[Records for processing Boundary: Start]
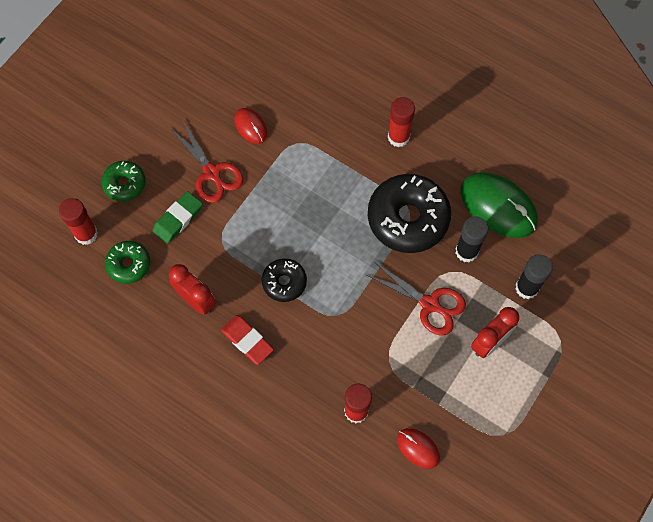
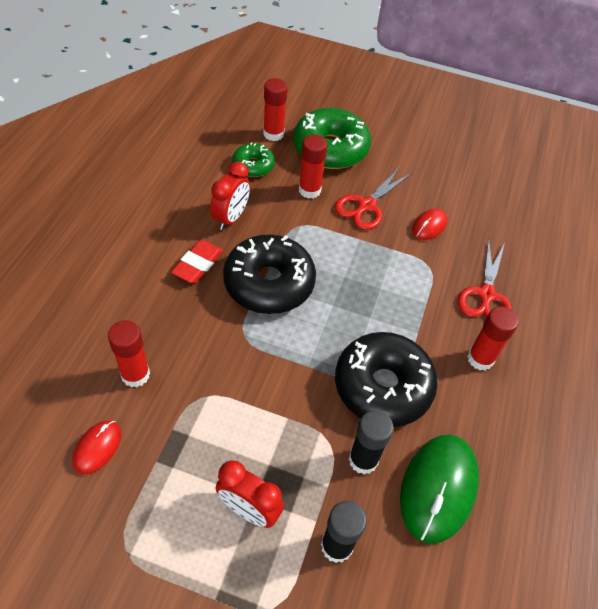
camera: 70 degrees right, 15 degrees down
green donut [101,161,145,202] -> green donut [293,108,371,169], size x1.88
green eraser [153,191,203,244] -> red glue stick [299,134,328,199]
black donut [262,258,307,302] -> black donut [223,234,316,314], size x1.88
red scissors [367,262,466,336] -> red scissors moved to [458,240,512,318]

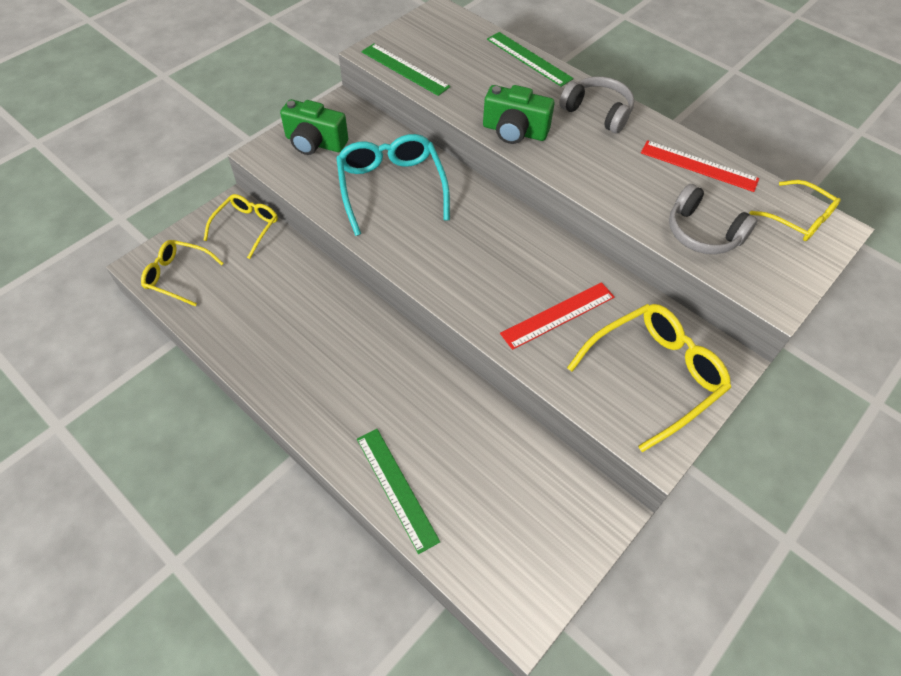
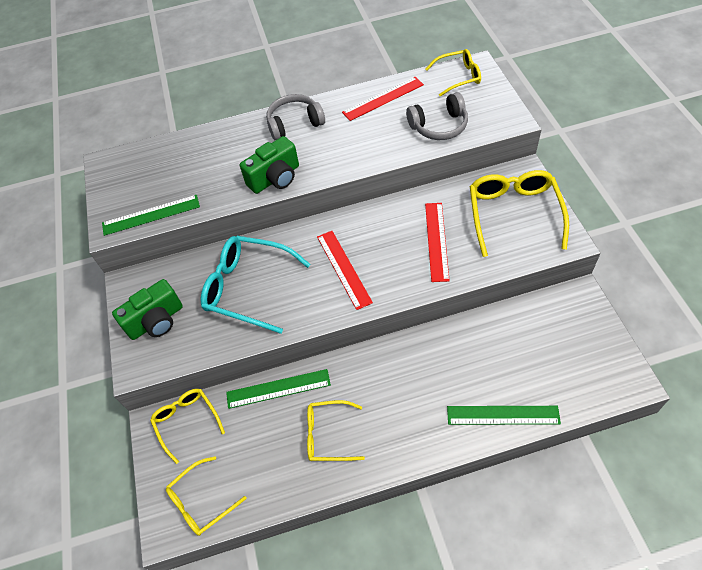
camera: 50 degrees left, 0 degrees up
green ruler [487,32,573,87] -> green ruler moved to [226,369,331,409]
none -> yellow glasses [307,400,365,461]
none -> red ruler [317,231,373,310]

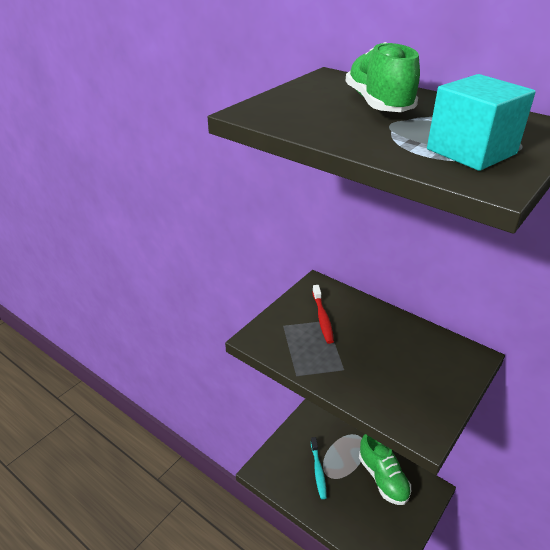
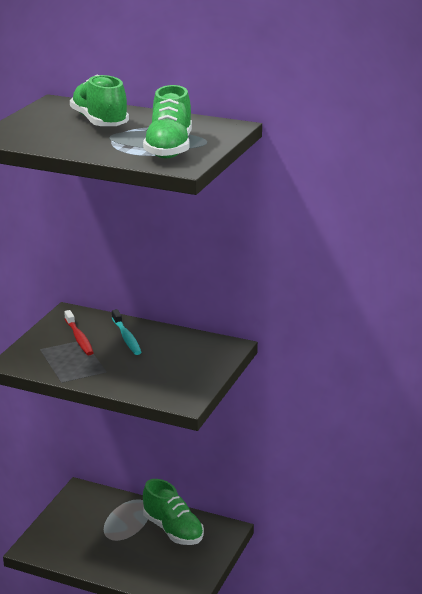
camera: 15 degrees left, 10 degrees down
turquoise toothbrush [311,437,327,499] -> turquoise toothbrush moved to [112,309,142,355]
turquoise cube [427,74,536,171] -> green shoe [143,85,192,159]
[Records for processing Boundary: End]
§ Exercise objective:
Every line in the listing that holds the string "camera" should be copied out.

§ Solution below:
camera: 70 degrees right, 15 degrees down
camera: 50 degrees left, 0 degrees up
camera: 15 degrees left, 10 degrees down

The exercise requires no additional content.